Image sets with object changes:
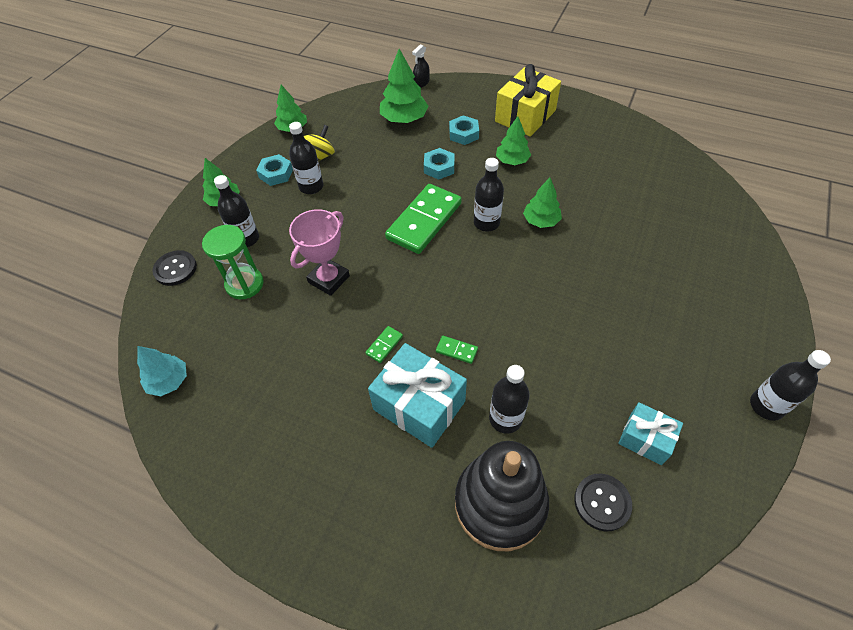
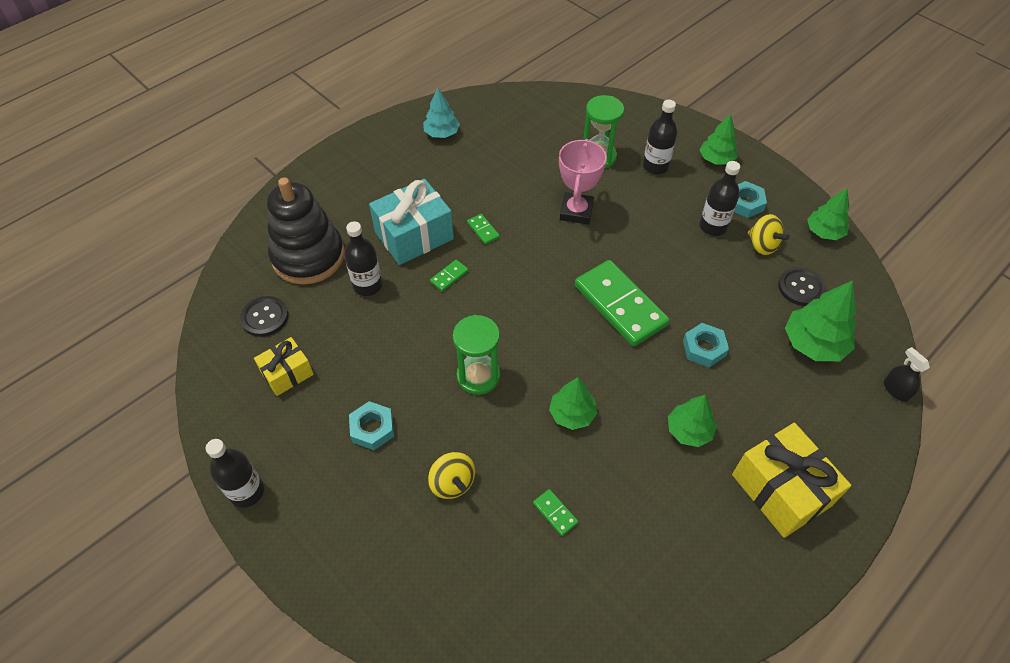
camera: 110 degrees right, 0 degrees up
turquoise tree [137,346,187,396] -> turquoise tree moved to [423,88,460,138]
black button [152,250,197,286] -> black button moved to [778,267,826,306]
pink trophy [289,209,350,296] -> pink trophy turned 45 degrees clockwise [559,139,607,225]
turquoise nut [449,115,479,145] -> turquoise nut moved to [349,401,394,450]
black bottle [474,158,504,232] -> none
turquoise gift [618,402,683,465] -> yellow gift [254,337,314,396]
none -> yellow spinning top [428,452,475,499]
none -> green hourglass [453,315,500,395]
none -> green domino [533,489,578,536]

■ YOUR OBJECTIVE: Working through the records, copy each line in which the word "black" appears.

■ EXERCISE RESULT:
black button [152,250,197,286] -> black button moved to [778,267,826,306]
black bottle [474,158,504,232] -> none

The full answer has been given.